+++ Listed entries

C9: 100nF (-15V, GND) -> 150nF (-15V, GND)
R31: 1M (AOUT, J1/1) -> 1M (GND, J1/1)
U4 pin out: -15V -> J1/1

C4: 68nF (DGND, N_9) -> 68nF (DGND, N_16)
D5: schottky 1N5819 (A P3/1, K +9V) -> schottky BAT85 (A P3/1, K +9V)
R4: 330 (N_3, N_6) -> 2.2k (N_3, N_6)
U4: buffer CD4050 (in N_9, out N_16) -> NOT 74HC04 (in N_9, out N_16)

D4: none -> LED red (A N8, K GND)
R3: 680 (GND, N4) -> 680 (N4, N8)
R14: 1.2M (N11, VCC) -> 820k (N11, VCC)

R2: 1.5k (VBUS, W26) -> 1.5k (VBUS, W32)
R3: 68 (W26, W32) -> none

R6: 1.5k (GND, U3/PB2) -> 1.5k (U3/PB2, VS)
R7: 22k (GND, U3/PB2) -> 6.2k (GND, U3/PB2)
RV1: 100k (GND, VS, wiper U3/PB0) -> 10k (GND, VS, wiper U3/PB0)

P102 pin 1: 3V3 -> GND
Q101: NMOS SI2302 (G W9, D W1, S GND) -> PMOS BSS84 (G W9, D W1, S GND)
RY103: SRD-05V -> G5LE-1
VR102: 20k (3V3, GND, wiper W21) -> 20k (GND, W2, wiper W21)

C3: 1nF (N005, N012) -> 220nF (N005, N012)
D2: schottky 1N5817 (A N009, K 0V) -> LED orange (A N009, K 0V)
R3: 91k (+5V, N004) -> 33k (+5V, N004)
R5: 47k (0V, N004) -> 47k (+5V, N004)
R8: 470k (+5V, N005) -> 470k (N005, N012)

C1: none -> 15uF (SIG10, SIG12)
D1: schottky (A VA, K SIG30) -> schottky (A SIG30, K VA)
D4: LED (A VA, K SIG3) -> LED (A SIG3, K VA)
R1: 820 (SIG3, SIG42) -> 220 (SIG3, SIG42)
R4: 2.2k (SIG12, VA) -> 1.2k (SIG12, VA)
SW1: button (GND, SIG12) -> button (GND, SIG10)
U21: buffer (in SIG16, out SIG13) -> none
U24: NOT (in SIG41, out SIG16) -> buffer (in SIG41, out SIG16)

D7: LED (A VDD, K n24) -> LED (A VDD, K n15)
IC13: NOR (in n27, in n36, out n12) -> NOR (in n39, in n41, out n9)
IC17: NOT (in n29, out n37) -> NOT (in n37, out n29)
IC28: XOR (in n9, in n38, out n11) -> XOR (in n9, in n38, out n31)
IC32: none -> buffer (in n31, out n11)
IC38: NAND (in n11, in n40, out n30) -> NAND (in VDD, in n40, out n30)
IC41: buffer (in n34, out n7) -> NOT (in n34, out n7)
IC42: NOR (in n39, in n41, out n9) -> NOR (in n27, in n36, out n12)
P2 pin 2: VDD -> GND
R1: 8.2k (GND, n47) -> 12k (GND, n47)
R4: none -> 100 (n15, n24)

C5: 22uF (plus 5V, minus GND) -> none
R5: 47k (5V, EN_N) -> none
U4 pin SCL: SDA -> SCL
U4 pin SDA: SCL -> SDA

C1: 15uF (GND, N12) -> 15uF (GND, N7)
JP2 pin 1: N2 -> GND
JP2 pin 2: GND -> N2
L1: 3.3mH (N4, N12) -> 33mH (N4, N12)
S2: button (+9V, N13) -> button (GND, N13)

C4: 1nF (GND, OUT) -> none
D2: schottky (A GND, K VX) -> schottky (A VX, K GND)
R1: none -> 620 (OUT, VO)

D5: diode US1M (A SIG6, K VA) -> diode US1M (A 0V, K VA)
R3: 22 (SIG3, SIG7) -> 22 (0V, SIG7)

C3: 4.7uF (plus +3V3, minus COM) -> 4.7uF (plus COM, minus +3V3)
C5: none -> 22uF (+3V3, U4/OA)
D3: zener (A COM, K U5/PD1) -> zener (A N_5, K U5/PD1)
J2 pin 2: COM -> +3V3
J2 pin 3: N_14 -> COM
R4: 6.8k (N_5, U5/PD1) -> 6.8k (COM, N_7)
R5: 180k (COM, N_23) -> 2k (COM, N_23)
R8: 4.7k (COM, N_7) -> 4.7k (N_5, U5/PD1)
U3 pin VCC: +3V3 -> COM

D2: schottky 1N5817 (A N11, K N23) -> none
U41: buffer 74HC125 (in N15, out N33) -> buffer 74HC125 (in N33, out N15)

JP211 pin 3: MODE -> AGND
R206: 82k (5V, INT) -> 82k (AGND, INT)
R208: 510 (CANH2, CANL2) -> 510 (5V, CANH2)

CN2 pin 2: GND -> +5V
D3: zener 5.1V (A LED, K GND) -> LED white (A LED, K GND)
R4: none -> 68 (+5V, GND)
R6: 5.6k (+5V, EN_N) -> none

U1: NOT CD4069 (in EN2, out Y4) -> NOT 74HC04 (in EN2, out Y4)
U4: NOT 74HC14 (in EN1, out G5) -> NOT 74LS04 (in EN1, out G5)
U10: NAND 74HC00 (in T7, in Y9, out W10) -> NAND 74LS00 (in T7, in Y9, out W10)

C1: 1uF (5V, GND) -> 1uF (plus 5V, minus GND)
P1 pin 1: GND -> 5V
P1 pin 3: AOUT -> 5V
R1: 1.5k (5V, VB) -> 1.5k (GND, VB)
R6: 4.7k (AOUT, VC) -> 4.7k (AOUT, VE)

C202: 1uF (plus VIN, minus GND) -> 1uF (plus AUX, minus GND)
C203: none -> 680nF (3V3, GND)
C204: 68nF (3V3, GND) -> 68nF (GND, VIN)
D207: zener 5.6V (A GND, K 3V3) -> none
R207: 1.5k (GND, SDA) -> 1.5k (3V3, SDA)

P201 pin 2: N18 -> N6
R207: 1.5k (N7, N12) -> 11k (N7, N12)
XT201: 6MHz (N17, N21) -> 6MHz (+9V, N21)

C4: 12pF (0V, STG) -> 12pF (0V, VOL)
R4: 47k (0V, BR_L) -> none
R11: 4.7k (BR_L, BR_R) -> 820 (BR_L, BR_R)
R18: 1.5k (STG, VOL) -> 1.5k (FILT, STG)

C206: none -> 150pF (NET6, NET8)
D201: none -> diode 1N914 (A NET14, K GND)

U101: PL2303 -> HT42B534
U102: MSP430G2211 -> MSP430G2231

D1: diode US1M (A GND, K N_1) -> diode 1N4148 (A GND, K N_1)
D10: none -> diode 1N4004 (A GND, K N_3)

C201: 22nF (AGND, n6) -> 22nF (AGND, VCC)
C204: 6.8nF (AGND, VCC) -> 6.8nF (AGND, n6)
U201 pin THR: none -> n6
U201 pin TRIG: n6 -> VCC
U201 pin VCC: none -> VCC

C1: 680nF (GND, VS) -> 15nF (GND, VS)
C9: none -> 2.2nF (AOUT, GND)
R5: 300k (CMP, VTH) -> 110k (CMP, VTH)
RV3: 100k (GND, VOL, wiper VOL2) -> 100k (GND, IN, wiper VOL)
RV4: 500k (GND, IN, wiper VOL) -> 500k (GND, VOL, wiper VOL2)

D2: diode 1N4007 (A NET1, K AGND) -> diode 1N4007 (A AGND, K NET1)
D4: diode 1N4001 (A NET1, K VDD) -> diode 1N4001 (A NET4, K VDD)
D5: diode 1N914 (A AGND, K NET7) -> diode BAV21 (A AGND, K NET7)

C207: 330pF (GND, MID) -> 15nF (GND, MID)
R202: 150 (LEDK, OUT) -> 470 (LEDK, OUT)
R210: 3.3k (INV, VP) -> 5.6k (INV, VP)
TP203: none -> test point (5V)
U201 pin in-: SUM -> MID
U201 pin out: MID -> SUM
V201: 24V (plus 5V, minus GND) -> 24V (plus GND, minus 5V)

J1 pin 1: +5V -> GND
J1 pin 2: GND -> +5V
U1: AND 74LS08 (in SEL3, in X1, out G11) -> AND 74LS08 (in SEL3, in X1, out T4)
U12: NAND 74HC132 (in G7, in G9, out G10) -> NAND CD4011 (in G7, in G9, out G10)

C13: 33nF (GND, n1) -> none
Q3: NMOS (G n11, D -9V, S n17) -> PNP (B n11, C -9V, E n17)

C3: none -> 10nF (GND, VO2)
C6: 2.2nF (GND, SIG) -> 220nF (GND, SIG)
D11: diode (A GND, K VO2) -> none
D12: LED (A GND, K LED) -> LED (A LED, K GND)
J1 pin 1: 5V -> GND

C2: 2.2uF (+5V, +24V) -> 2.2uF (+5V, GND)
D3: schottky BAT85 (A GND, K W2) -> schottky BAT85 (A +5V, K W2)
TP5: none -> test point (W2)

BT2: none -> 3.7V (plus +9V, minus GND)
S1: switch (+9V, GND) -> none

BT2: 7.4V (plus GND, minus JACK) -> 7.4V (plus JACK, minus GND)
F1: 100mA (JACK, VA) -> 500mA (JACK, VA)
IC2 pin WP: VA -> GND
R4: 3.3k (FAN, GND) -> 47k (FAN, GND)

++++++

The answer consists only of the lines from the one containing "D3: schottky BAT85" to the end of the records, each written out exactly.

▶ [Solution to this task]:
D3: schottky BAT85 (A GND, K W2) -> schottky BAT85 (A +5V, K W2)
TP5: none -> test point (W2)

BT2: none -> 3.7V (plus +9V, minus GND)
S1: switch (+9V, GND) -> none

BT2: 7.4V (plus GND, minus JACK) -> 7.4V (plus JACK, minus GND)
F1: 100mA (JACK, VA) -> 500mA (JACK, VA)
IC2 pin WP: VA -> GND
R4: 3.3k (FAN, GND) -> 47k (FAN, GND)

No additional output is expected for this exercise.